__WHAT THE TASK REQUIRES__.
Return the whole listing exactly, omitting the pictures.

__DATA SECTION__.
▬▬▬

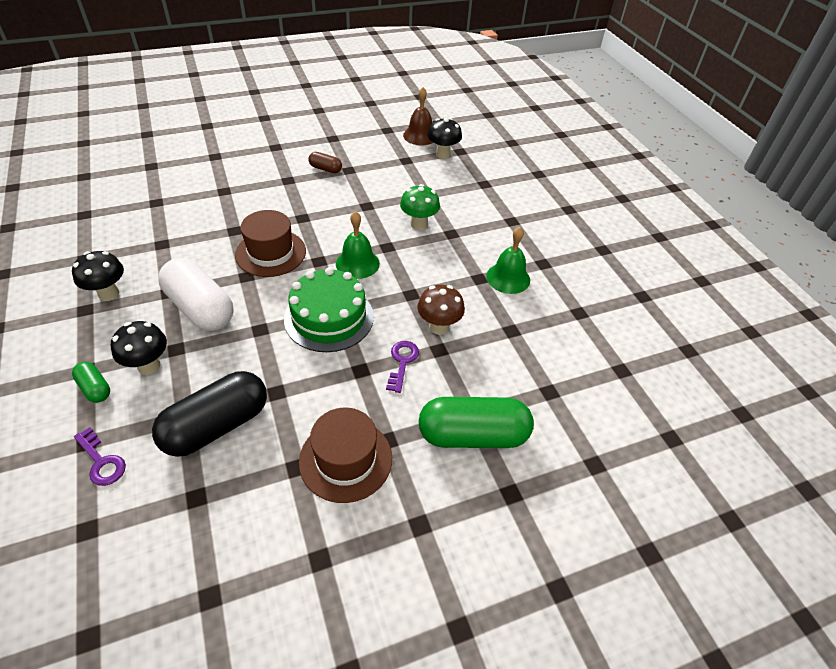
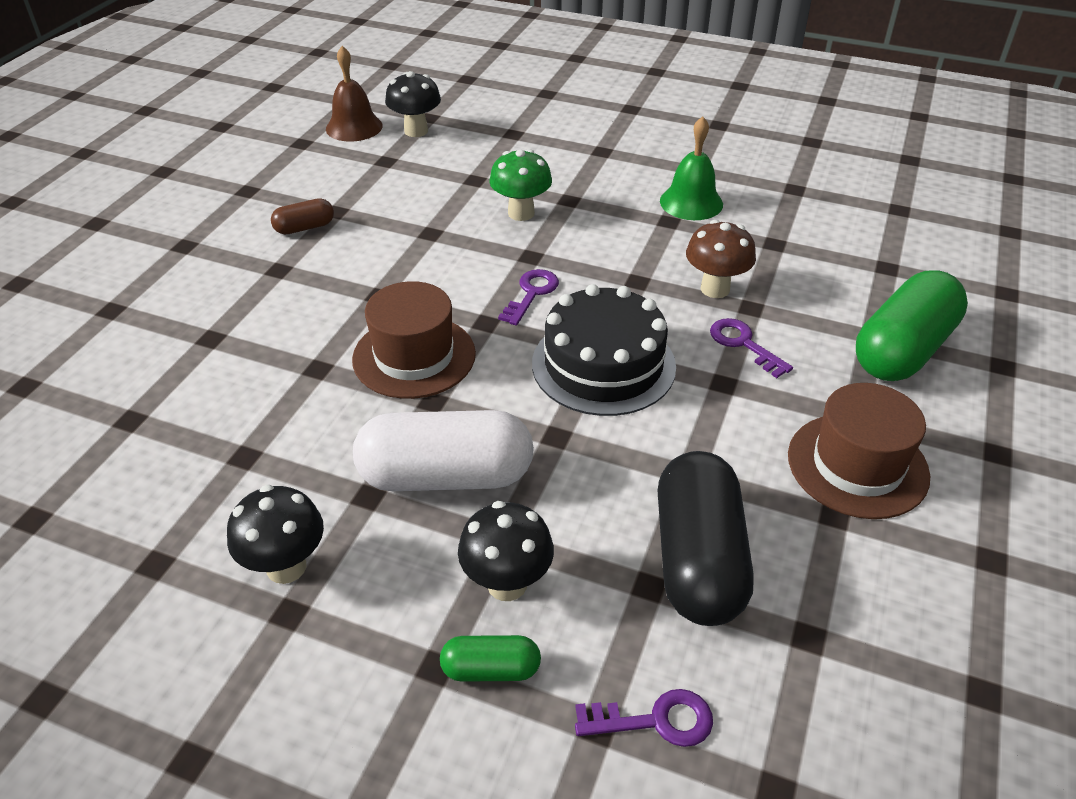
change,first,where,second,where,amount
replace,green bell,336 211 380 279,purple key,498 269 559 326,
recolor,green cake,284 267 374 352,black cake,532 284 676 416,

▬▬▬

__TASK SOLUTION__.
change,first,where,second,where,amount
replace,green bell,336 211 380 279,purple key,498 269 559 326,
recolor,green cake,284 267 374 352,black cake,532 284 676 416,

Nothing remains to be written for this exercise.